▶ _TRY IT_
Beginning with the line that contains "(438, 428) = (313, 439): yellow", repeat each line exactly through the end of the listing below. Pictures stay out.

==============================

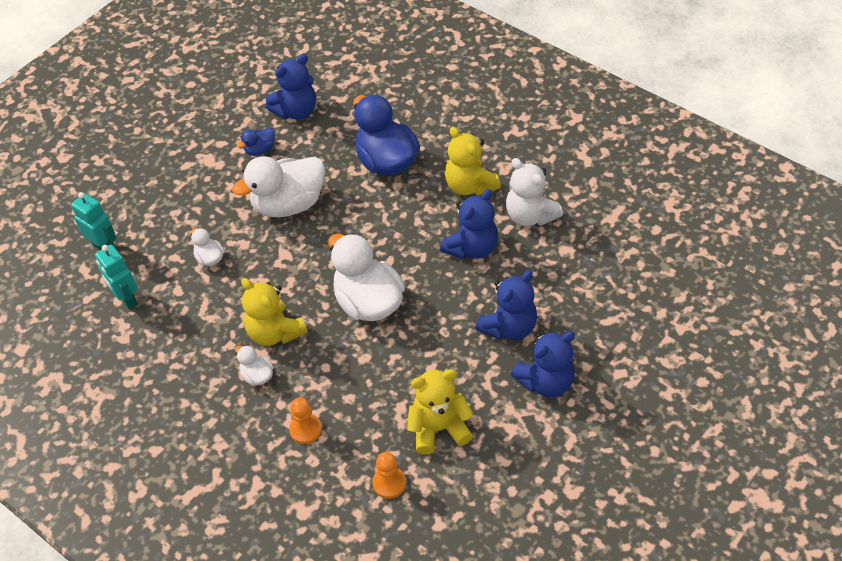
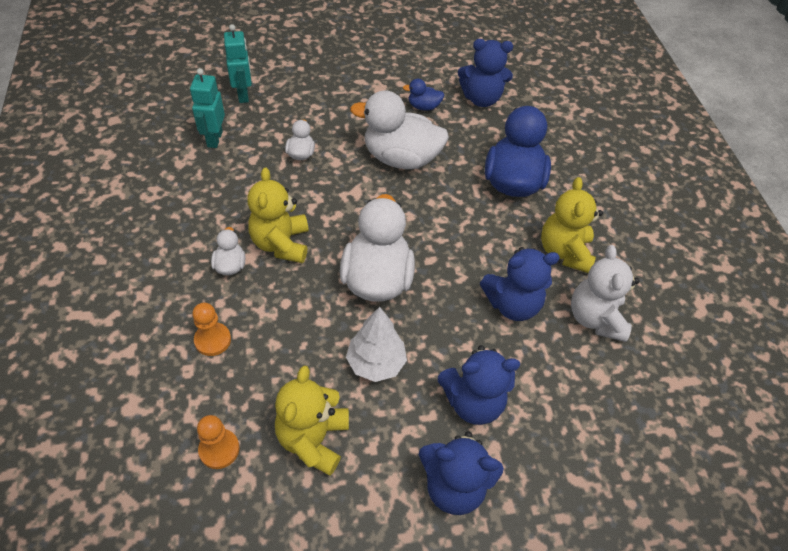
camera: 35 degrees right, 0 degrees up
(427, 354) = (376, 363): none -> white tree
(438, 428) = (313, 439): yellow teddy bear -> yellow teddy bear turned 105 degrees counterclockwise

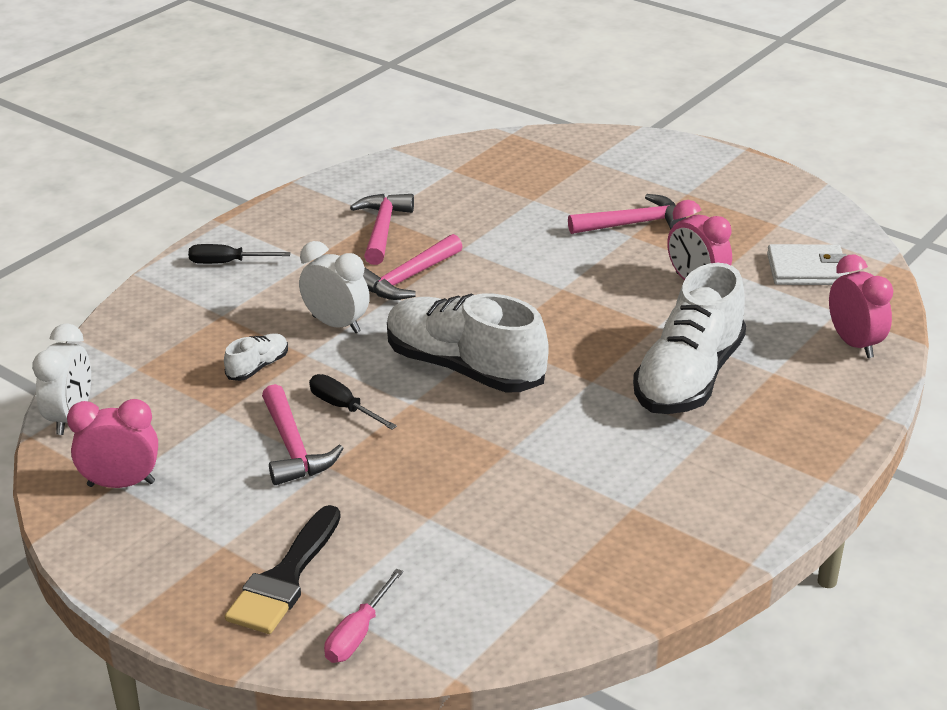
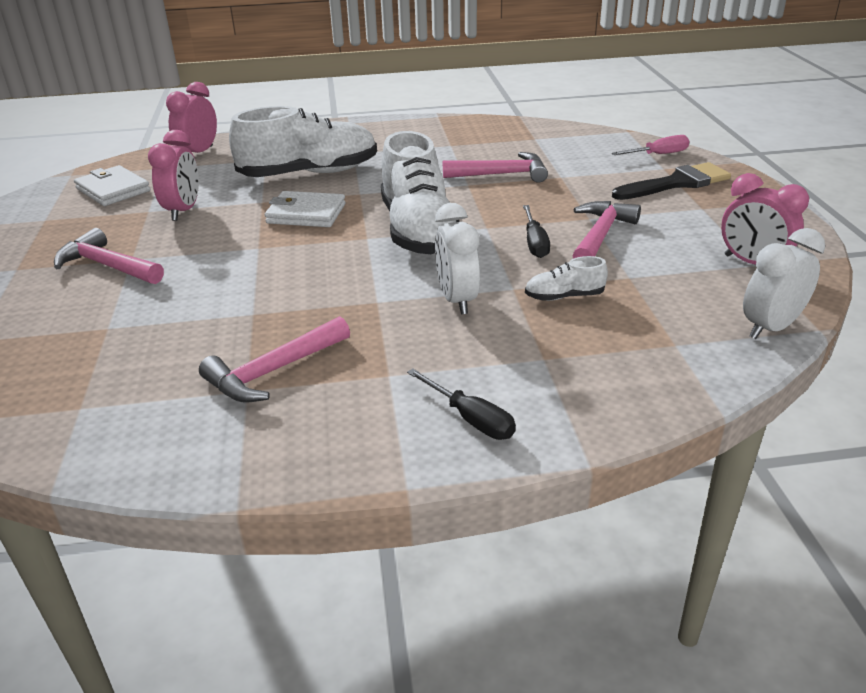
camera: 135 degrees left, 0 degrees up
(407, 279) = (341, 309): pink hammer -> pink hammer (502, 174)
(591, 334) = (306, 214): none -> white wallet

==============================

▶ _SOLVED EXERCISE_
(438, 428) = (313, 439): yellow teddy bear -> yellow teddy bear turned 105 degrees counterclockwise

camera: 135 degrees left, 0 degrees up
(407, 279) = (341, 309): pink hammer -> pink hammer (502, 174)
(591, 334) = (306, 214): none -> white wallet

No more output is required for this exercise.